__Exercise requirements__
Below are the records; copy exactly the stretch from the line containing "purple brick C12" through the line containing "purple brick G9:G11", both ends included, and nothing else.

__Records for the exercise__
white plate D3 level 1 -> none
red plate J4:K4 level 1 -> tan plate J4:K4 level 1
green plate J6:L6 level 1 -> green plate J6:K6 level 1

==

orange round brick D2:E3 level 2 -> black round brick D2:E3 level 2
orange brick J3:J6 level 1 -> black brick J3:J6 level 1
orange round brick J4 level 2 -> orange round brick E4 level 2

* * *

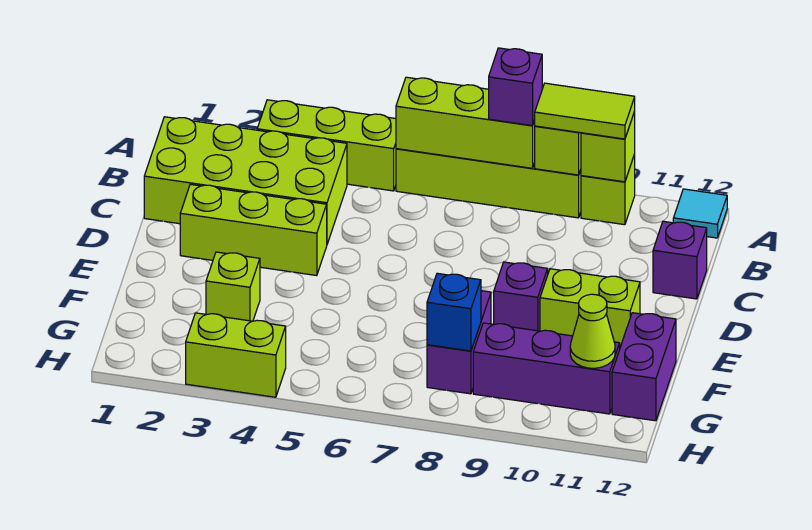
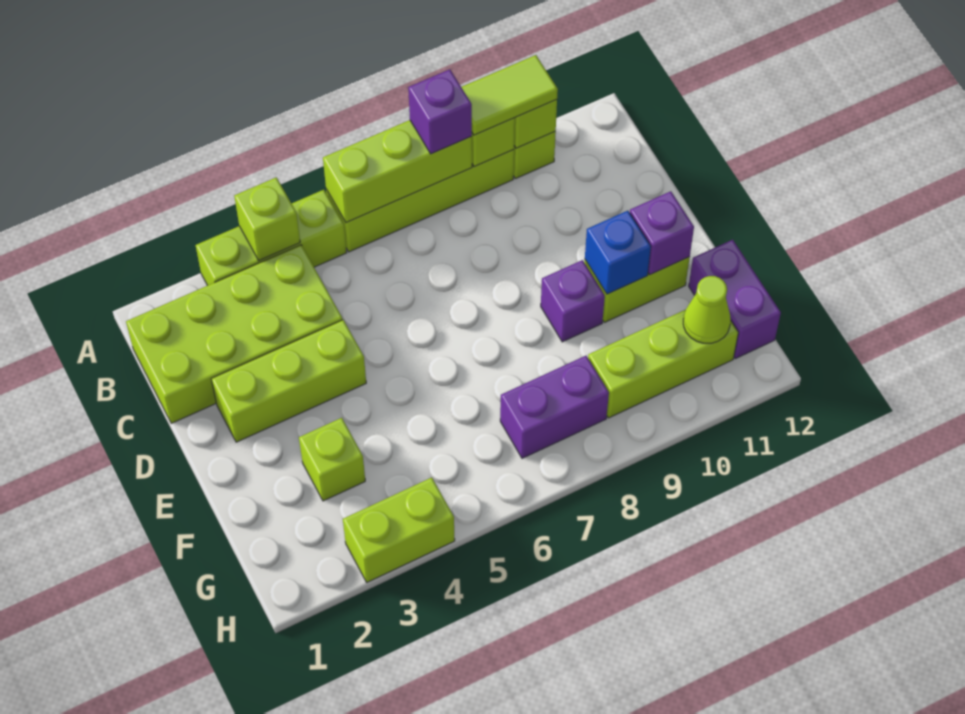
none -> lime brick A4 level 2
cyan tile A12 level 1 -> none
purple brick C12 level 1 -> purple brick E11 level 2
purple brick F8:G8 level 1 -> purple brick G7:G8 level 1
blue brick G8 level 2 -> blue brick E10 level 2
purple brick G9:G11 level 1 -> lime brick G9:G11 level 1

__Solution to the exercise__
purple brick C12 level 1 -> purple brick E11 level 2
purple brick F8:G8 level 1 -> purple brick G7:G8 level 1
blue brick G8 level 2 -> blue brick E10 level 2
purple brick G9:G11 level 1 -> lime brick G9:G11 level 1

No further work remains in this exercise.